(Data excerpts)
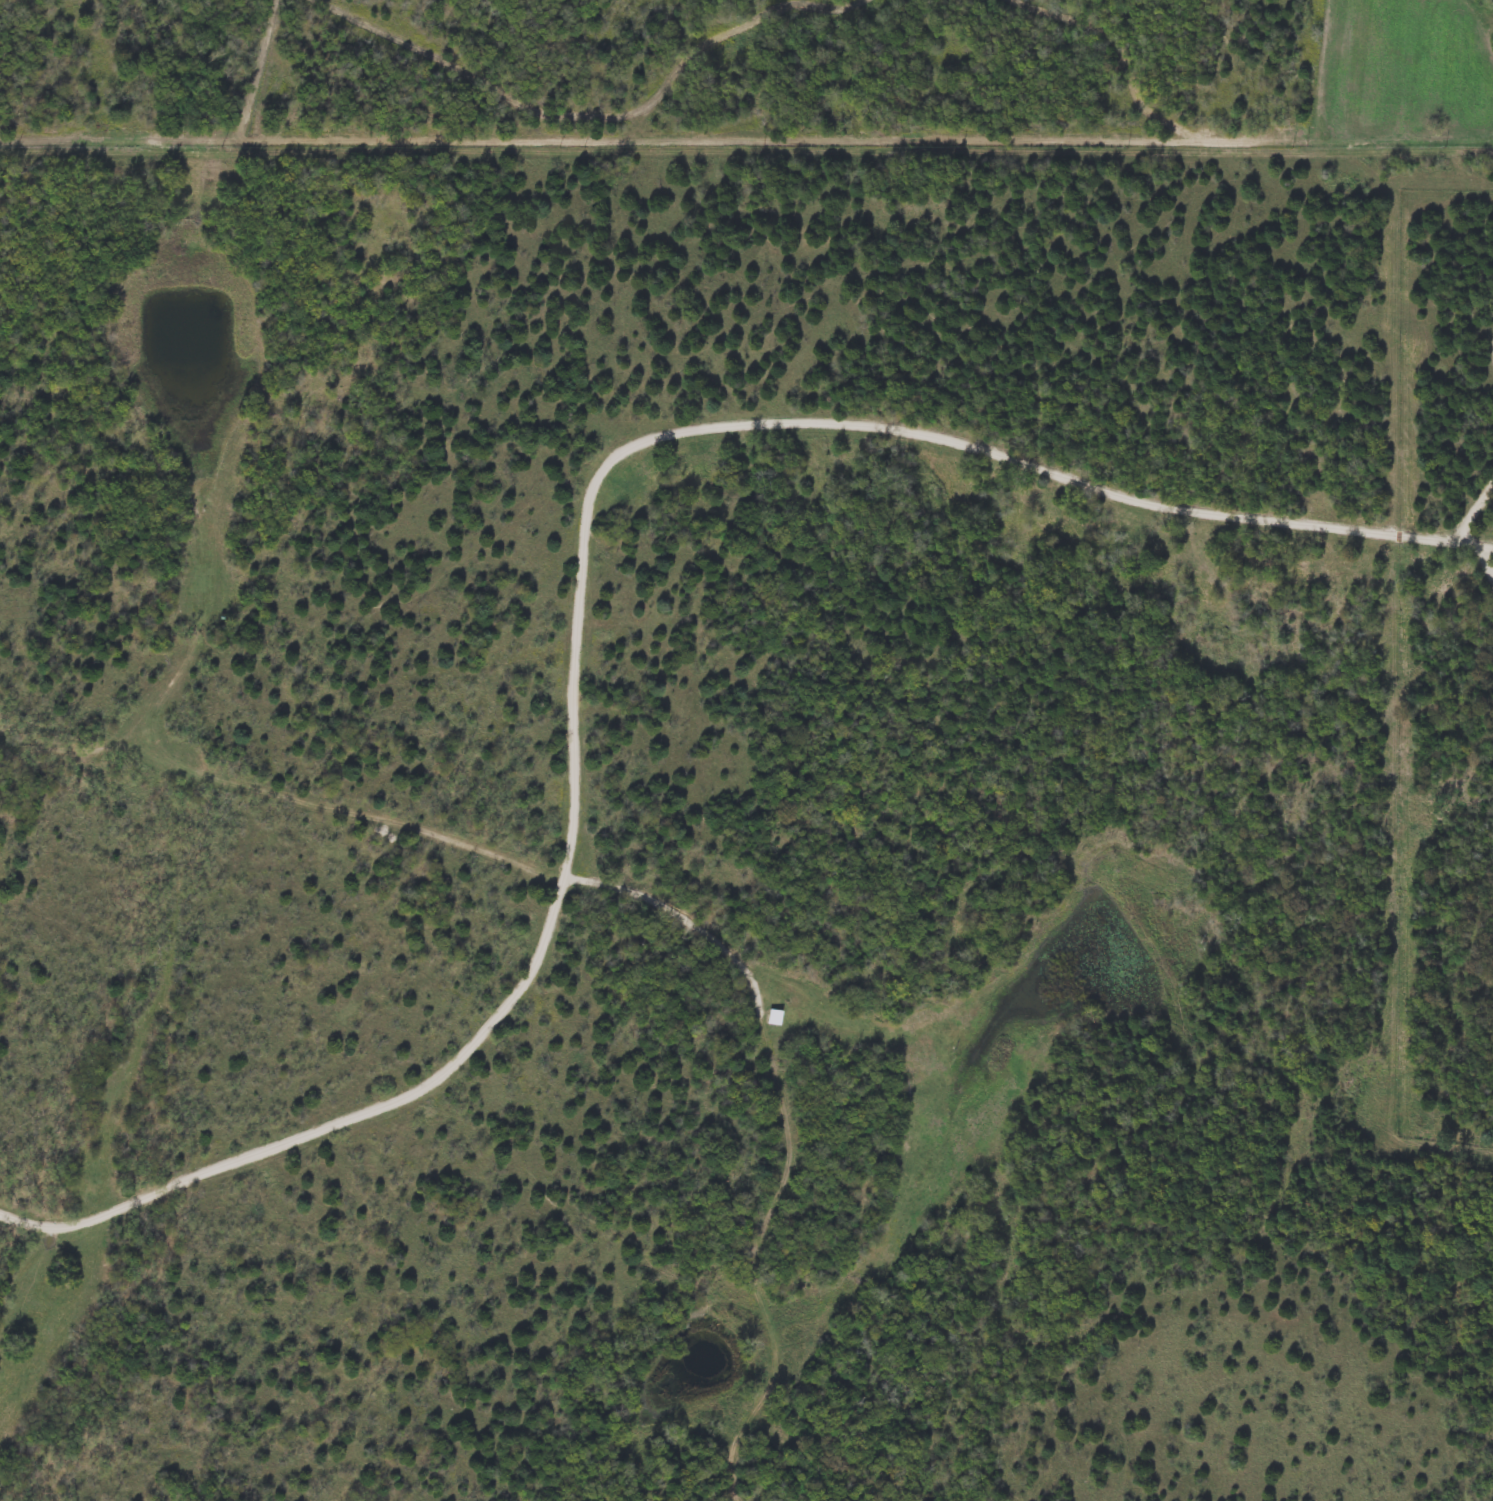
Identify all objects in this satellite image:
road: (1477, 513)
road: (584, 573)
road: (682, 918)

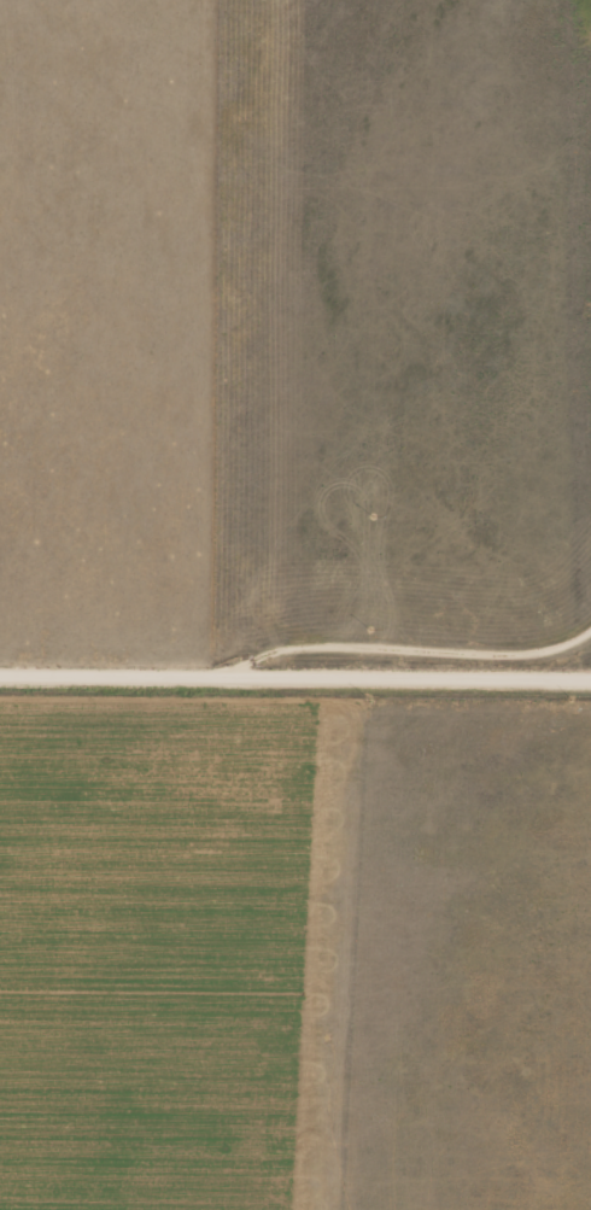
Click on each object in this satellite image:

*What the exercise asks*
I'd like every record printed exactly, with the pictures left out.

*Exercise response*
Identify all objects in this satellite image:
road: (1477, 513)
road: (584, 573)
road: (682, 918)

Click on each object in this satellite image:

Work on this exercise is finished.